▶ _Source information_:

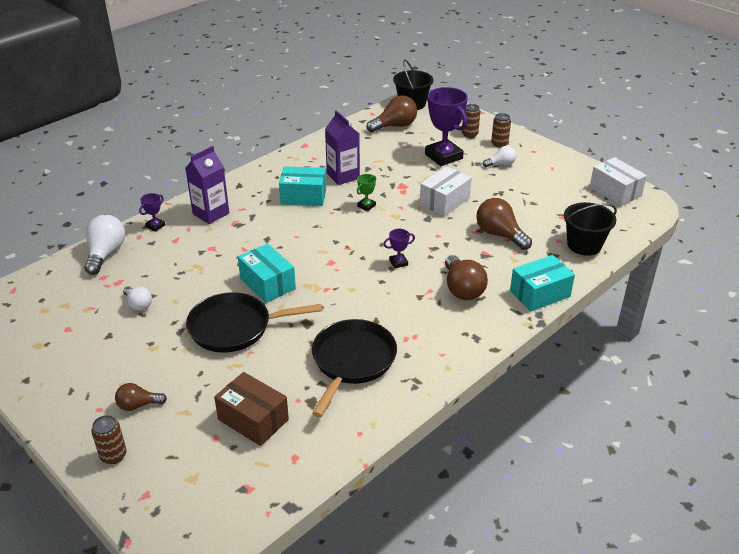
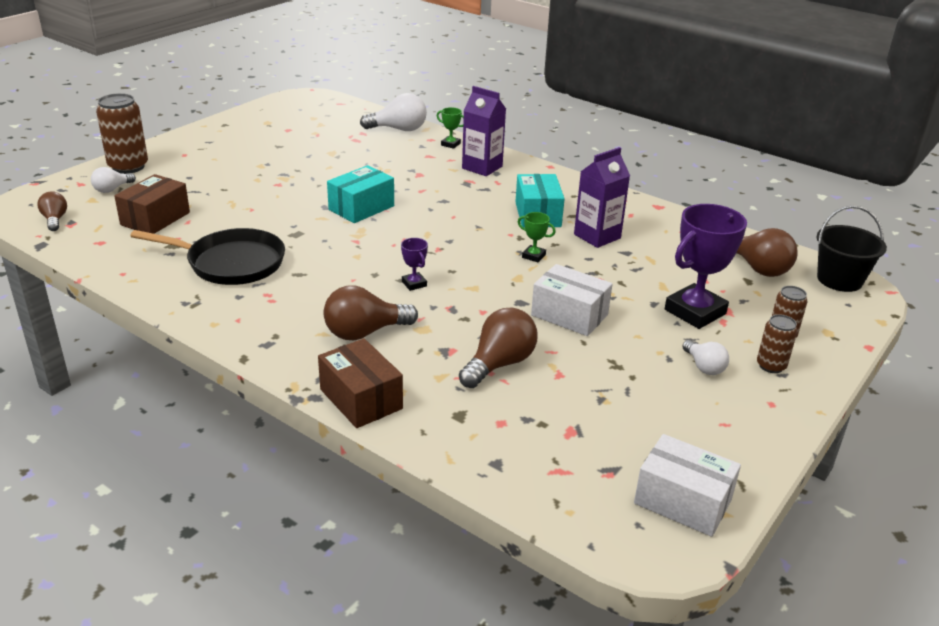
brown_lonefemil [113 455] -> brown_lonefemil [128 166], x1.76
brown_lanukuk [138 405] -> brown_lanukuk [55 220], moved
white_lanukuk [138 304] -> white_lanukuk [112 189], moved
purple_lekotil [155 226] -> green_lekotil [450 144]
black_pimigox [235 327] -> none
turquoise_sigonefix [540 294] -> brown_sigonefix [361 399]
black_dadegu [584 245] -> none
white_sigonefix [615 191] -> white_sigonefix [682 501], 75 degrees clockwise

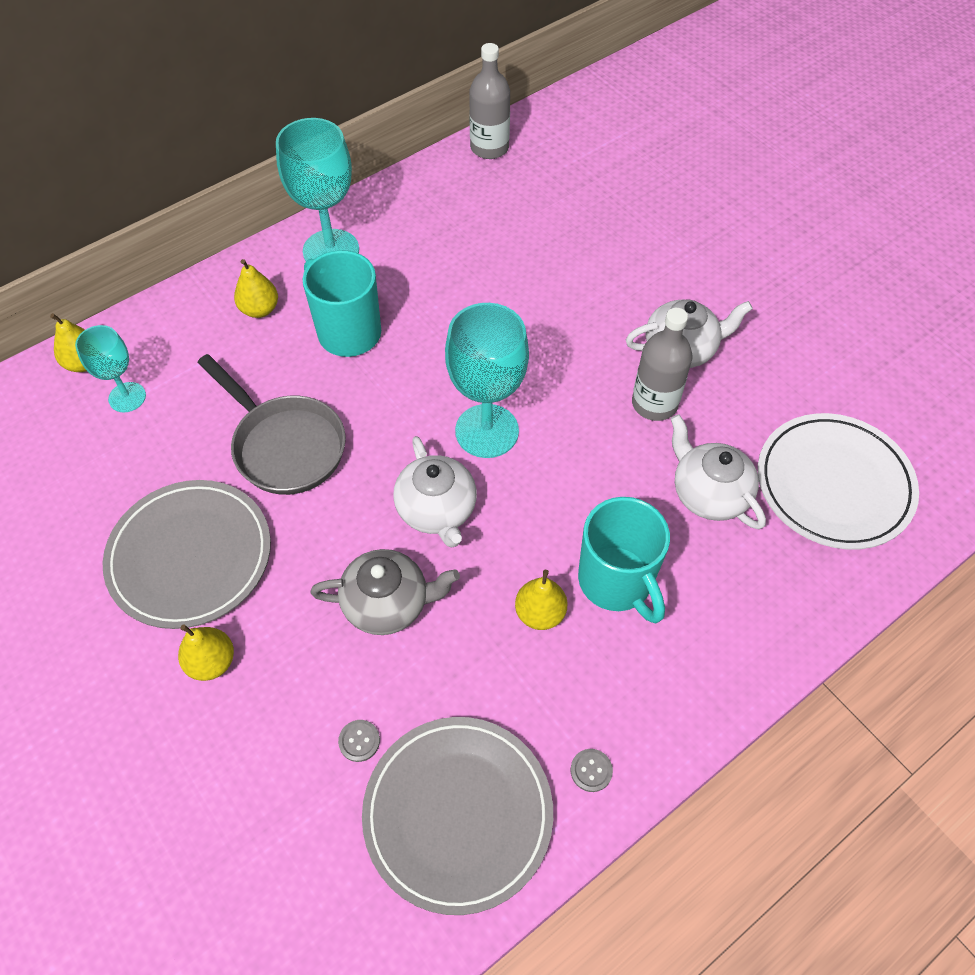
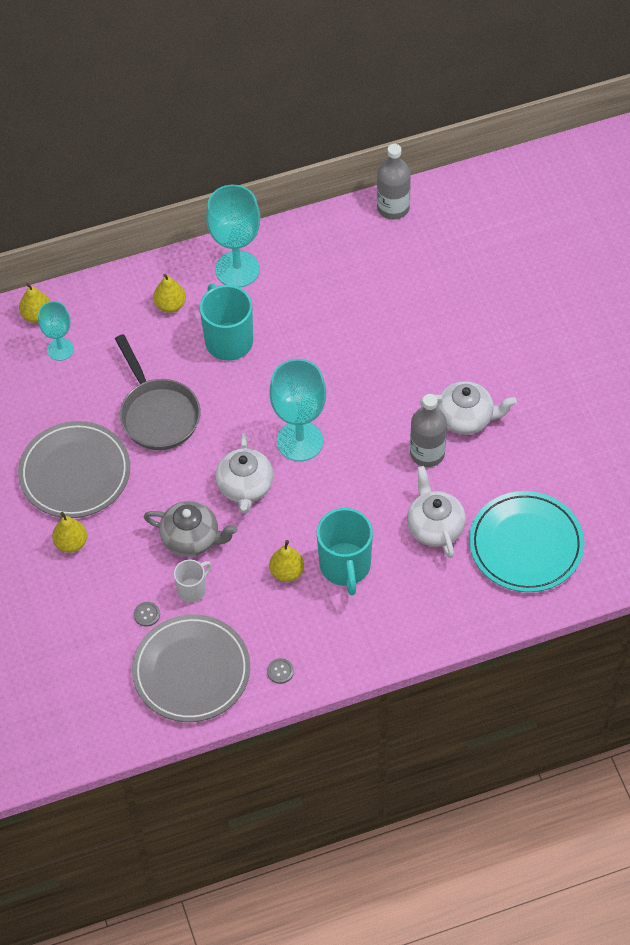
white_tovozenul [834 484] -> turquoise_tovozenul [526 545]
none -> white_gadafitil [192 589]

▶ _Your task_: The lines from the one holding "brown_lanukuk [138 405]" to the final line of the entries are to be duplicated exactly, and the pictures are to be left out.

▶ _Task solution_:
brown_lanukuk [138 405] -> brown_lanukuk [55 220], moved
white_lanukuk [138 304] -> white_lanukuk [112 189], moved
purple_lekotil [155 226] -> green_lekotil [450 144]
black_pimigox [235 327] -> none
turquoise_sigonefix [540 294] -> brown_sigonefix [361 399]
black_dadegu [584 245] -> none
white_sigonefix [615 191] -> white_sigonefix [682 501], 75 degrees clockwise

white_tovozenul [834 484] -> turquoise_tovozenul [526 545]
none -> white_gadafitil [192 589]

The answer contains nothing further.